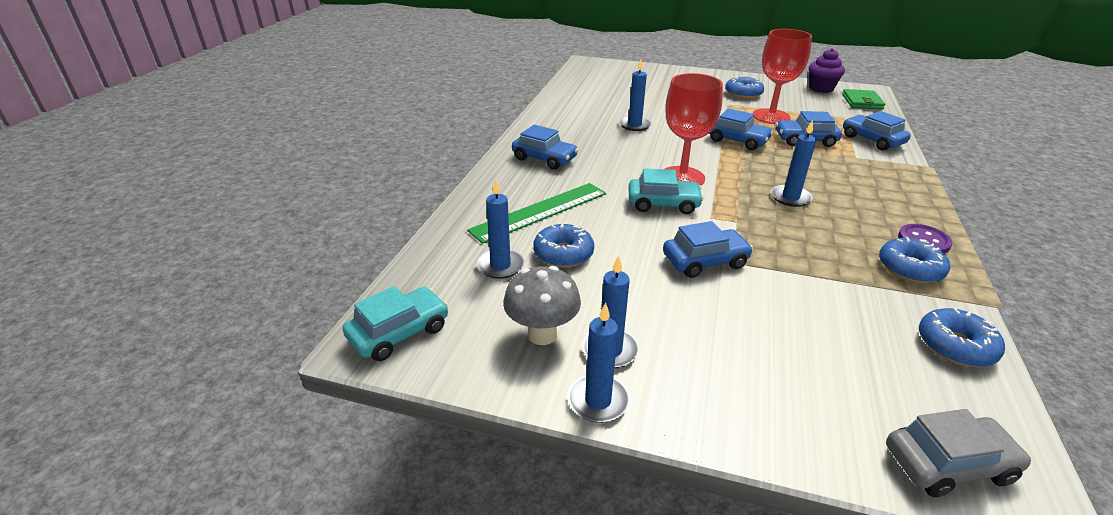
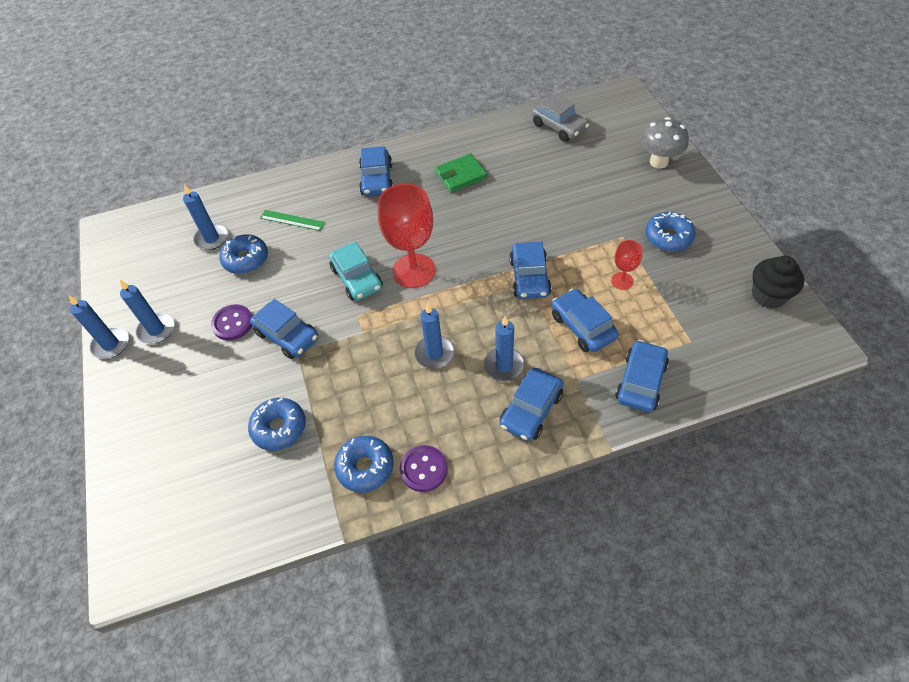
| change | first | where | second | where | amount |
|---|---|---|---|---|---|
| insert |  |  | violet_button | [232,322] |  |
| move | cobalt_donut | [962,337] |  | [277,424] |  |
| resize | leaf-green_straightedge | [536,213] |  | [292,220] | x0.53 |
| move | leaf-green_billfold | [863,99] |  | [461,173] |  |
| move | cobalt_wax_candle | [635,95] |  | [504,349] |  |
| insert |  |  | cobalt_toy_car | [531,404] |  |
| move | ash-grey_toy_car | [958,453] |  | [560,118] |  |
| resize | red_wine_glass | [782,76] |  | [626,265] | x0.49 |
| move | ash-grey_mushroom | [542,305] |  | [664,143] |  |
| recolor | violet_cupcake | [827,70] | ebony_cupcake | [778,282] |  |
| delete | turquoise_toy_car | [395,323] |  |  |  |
•••••
**What this task involves:** The records shown above are to be repeated exactly, with the pictures left out.

**Exercise result:**
| change | first | where | second | where | amount |
|---|---|---|---|---|---|
| insert |  |  | violet_button | [232,322] |  |
| move | cobalt_donut | [962,337] |  | [277,424] |  |
| resize | leaf-green_straightedge | [536,213] |  | [292,220] | x0.53 |
| move | leaf-green_billfold | [863,99] |  | [461,173] |  |
| move | cobalt_wax_candle | [635,95] |  | [504,349] |  |
| insert |  |  | cobalt_toy_car | [531,404] |  |
| move | ash-grey_toy_car | [958,453] |  | [560,118] |  |
| resize | red_wine_glass | [782,76] |  | [626,265] | x0.49 |
| move | ash-grey_mushroom | [542,305] |  | [664,143] |  |
| recolor | violet_cupcake | [827,70] | ebony_cupcake | [778,282] |  |
| delete | turquoise_toy_car | [395,323] |  |  |  |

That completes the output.